■ What to work on ■
Among the lines of the data below, count those that hold the word "right". Answer with the number alone.

Coordinate-based object records:
Segment Open
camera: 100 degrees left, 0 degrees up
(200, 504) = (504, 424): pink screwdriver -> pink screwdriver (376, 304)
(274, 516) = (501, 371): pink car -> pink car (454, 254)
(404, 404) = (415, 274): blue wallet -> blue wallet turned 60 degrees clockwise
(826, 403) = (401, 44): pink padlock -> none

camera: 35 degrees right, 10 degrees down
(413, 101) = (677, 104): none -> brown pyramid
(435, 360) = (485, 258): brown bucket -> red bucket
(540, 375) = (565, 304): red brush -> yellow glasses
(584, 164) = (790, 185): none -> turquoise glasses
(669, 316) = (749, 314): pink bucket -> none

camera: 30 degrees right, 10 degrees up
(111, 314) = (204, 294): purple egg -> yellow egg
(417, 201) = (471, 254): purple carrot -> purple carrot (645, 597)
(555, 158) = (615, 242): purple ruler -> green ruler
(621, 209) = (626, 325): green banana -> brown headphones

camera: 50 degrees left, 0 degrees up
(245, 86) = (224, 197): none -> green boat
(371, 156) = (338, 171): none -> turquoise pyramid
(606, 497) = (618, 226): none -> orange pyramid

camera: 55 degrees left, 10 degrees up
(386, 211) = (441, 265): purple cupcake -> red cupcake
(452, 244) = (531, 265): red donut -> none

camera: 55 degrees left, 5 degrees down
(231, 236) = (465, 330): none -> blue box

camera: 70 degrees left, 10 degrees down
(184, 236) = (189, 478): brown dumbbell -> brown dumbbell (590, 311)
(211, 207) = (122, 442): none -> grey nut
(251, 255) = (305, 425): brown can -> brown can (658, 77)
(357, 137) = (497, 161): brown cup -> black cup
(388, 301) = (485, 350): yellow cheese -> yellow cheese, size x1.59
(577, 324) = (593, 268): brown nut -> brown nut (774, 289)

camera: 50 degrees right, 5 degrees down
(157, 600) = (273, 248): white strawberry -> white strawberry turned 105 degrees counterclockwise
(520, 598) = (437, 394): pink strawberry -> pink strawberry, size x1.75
Segment Closed
■ The completed task ■
3